Assignment ->
Lines before the one containing "(481, 387) = (365, 314): yellow" are left out; that line and all after it, through the end of the records, must be transcribed exactly.

Task inputs ->
----------

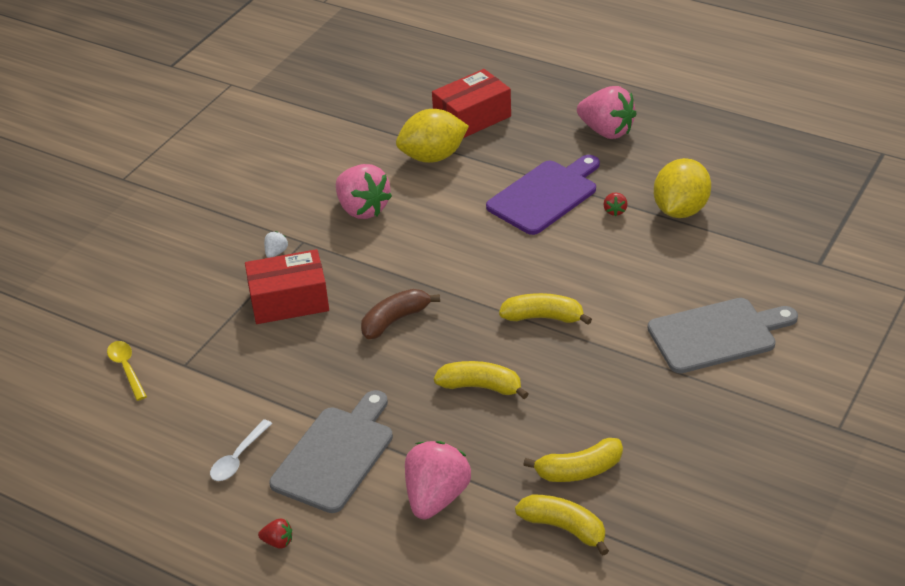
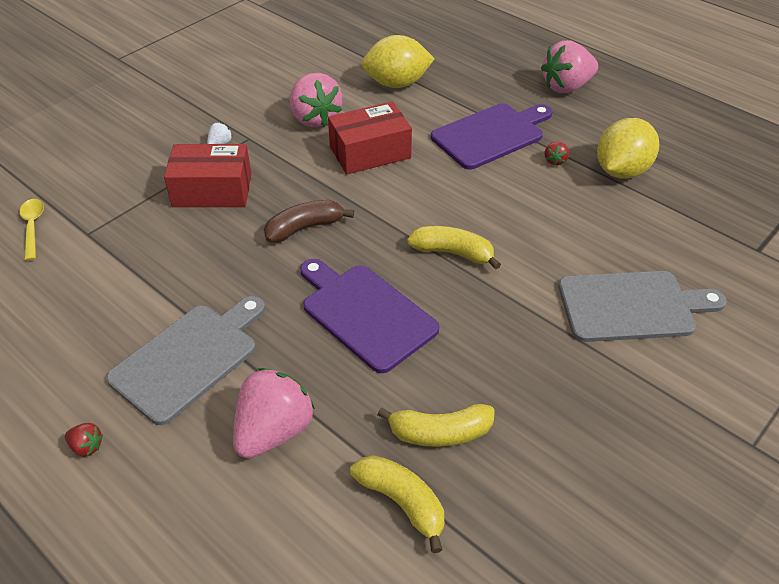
camera: 10 degrees right, 5 degrees up
(238, 458) = (91, 340): white spoon -> none
(472, 118) = (444, 56): red box -> red box (370, 152)
(481, 387) = (365, 314): yellow banana -> purple cutting board
(606, 131) = (566, 87): pink strawberry -> pink strawberry turned 105 degrees clockwise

----------

Response to the task ->
(481, 387) = (365, 314): yellow banana -> purple cutting board
(606, 131) = (566, 87): pink strawberry -> pink strawberry turned 105 degrees clockwise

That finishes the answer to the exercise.